▶ PROBLEM STATEMENT
Write out the whole listing exactly; no images belong in it.

▶ PROVIDED DATA
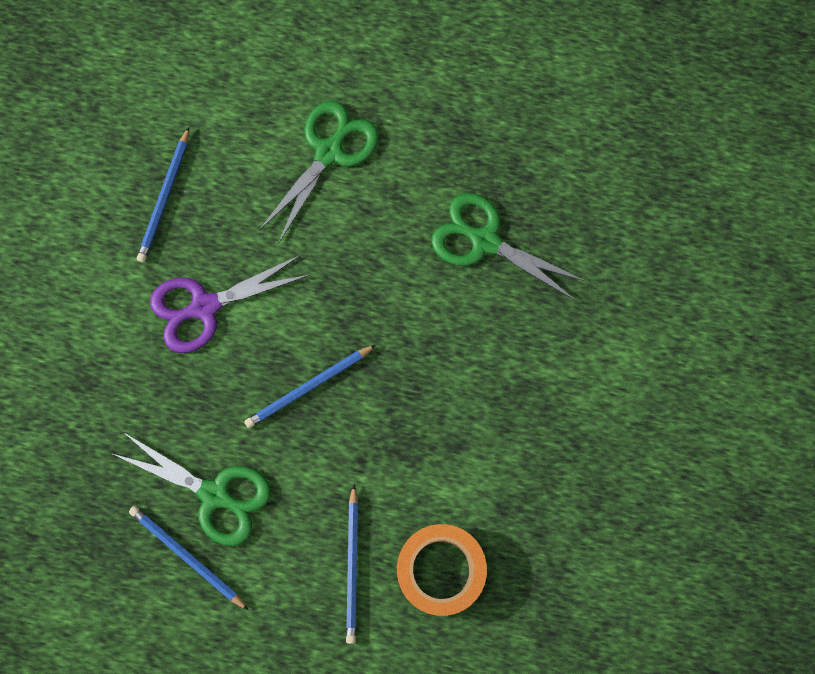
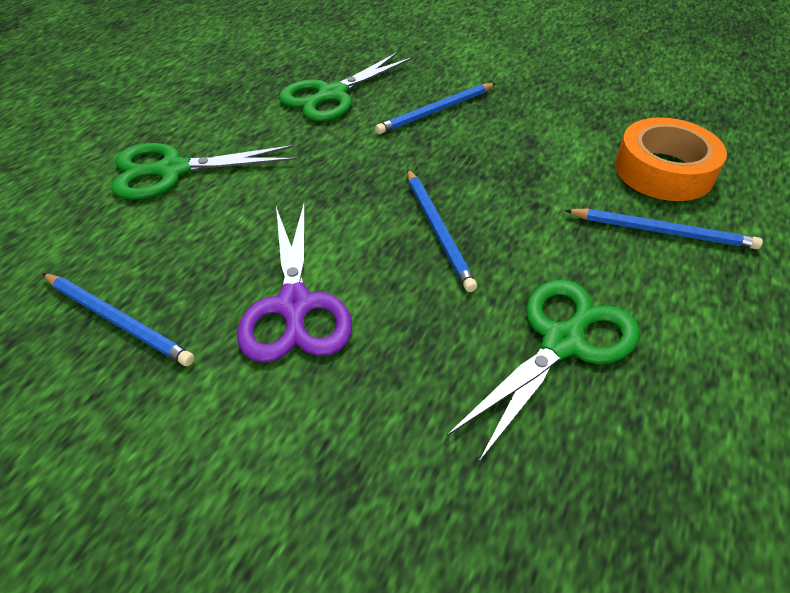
camera: 75 degrees left, 30 degrees down
(187, 556) = (653, 391): blue pencil -> blue pencil (436, 111)
(329, 152) = (173, 170): green scissors -> green scissors turned 60 degrees counterclockwise

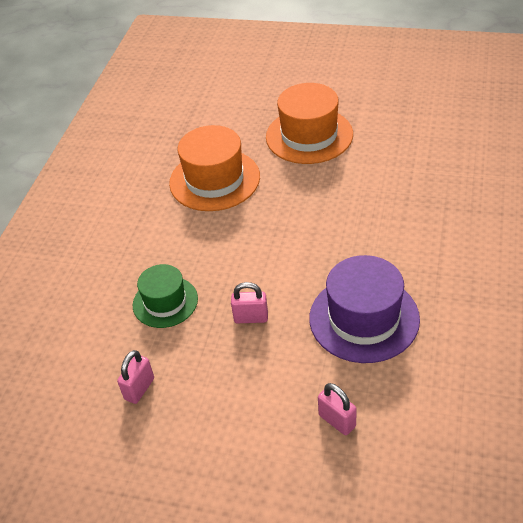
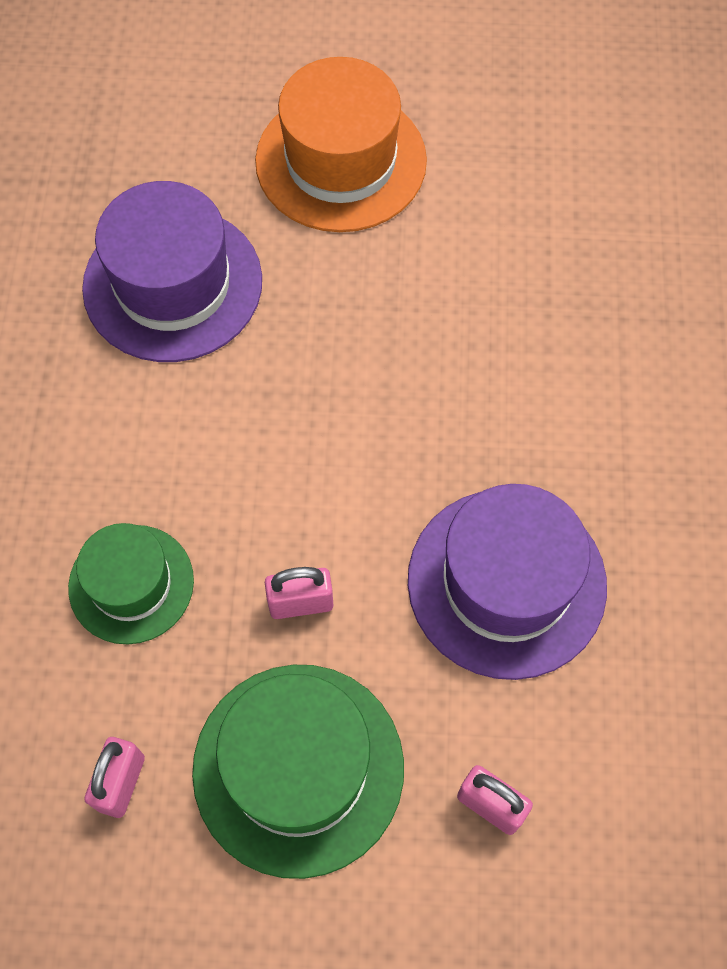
camera: 15 degrees left, 20 degrees up
(214, 180) = (173, 284): orange hat -> purple hat
(234, 392) = (298, 768): none -> green hat

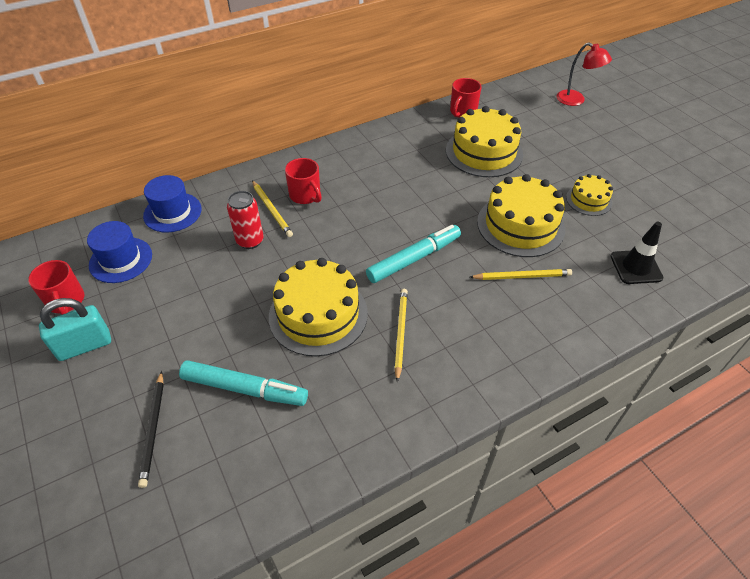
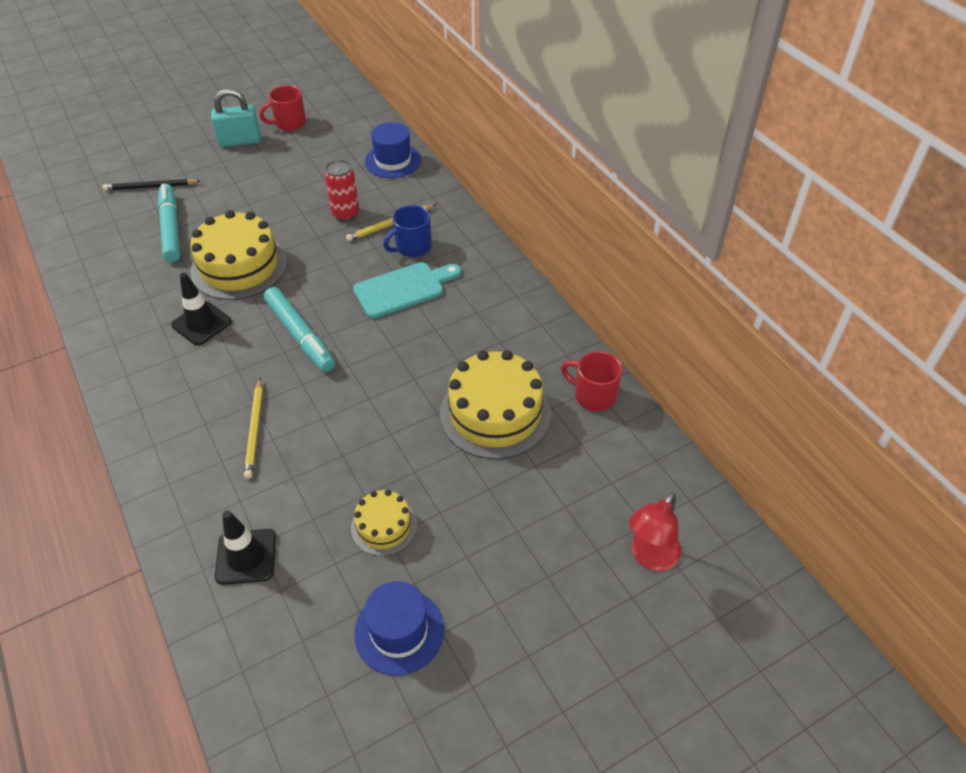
camera: 90 degrees right, 0 degrees up
(84, 346) = (240, 141): turquoise padlock -> turquoise padlock turned 75 degrees counterclockwise
(121, 260) = (332, 142): blue hat -> blue hat (399, 631)
(244, 389) = (171, 228): turquoise marker -> turquoise marker turned 150 degrees clockwise
(305, 195) = (412, 247): red mug -> blue mug
(358, 199) = (403, 289): none -> turquoise cutting board
(400, 333) = (201, 323): yellow pencil -> black traffic cone
(520, 225) = (341, 438): yellow cake -> none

▶ YOUR RESPONSE
camera: 75 degrees left, 30 degrees down
(187, 556) = (653, 391): blue pencil -> blue pencil (436, 111)
(329, 152) = (173, 170): green scissors -> green scissors turned 60 degrees counterclockwise

camera: 15 degrees left, 20 degrees up
(214, 180) = (173, 284): orange hat -> purple hat
(234, 392) = (298, 768): none -> green hat

camera: 90 degrees right, 0 degrees up
(84, 346) = (240, 141): turquoise padlock -> turquoise padlock turned 75 degrees counterclockwise
(121, 260) = (332, 142): blue hat -> blue hat (399, 631)
(244, 389) = (171, 228): turquoise marker -> turquoise marker turned 150 degrees clockwise
(305, 195) = (412, 247): red mug -> blue mug
(358, 199) = (403, 289): none -> turquoise cutting board
(400, 333) = (201, 323): yellow pencil -> black traffic cone
(520, 225) = (341, 438): yellow cake -> none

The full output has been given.